- **Work instructions**: Whichever lines of the entries hold the word "test" should be identified and copied.

(Edit difference data)

•••

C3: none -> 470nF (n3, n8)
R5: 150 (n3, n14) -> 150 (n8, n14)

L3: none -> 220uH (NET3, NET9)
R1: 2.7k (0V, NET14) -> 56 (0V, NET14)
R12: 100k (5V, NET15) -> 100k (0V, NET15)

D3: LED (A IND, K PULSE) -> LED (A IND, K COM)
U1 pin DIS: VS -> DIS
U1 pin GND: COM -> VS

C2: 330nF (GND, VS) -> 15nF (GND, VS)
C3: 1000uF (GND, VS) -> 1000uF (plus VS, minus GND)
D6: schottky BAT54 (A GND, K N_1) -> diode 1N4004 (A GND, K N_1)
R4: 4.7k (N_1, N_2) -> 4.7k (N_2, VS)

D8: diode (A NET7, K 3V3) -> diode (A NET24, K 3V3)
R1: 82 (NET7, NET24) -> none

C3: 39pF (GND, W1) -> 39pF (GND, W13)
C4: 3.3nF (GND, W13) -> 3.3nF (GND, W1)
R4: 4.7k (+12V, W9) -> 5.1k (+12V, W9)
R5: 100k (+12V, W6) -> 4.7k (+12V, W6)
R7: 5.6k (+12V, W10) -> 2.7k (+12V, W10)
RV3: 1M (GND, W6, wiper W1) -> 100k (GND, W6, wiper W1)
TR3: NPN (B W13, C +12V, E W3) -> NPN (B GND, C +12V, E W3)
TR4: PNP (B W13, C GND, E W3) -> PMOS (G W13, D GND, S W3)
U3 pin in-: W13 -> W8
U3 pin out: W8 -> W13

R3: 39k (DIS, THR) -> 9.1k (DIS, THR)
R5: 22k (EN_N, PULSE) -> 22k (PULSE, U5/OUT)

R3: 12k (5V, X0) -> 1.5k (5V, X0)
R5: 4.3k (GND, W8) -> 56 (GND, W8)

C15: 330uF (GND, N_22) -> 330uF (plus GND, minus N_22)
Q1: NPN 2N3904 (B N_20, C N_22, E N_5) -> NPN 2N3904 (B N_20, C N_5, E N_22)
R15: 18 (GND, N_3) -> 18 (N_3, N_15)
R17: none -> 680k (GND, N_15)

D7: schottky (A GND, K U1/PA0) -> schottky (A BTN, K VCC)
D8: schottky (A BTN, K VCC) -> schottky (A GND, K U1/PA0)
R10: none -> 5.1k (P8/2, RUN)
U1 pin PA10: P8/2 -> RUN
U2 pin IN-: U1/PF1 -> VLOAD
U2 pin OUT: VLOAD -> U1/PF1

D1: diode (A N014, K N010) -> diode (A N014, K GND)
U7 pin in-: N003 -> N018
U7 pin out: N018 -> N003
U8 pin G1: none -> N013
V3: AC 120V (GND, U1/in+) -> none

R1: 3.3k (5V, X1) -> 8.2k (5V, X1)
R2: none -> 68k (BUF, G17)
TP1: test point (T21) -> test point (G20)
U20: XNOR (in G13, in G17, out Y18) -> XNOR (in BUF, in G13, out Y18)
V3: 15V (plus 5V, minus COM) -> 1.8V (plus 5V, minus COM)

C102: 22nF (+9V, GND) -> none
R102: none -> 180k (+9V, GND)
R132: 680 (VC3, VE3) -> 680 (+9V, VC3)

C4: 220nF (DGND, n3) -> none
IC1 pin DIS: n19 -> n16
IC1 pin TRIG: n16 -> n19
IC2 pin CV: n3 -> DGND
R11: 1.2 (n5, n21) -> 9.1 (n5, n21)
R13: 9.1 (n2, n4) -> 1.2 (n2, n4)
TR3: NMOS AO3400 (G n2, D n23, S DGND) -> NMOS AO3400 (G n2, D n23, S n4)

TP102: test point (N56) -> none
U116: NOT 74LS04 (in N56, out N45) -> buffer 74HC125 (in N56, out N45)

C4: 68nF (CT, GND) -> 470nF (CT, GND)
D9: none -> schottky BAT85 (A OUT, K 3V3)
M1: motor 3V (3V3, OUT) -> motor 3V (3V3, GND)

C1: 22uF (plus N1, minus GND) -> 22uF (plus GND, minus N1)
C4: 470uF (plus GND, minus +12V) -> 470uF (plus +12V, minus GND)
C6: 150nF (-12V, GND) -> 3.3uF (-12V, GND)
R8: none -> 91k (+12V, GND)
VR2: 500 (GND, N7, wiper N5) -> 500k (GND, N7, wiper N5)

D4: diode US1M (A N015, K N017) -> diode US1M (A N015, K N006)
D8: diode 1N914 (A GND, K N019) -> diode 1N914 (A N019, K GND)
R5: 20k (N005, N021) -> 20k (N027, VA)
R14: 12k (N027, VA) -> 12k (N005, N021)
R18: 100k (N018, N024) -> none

•••

- **Answer to this problem**:
TP1: test point (T21) -> test point (G20)
TP102: test point (N56) -> none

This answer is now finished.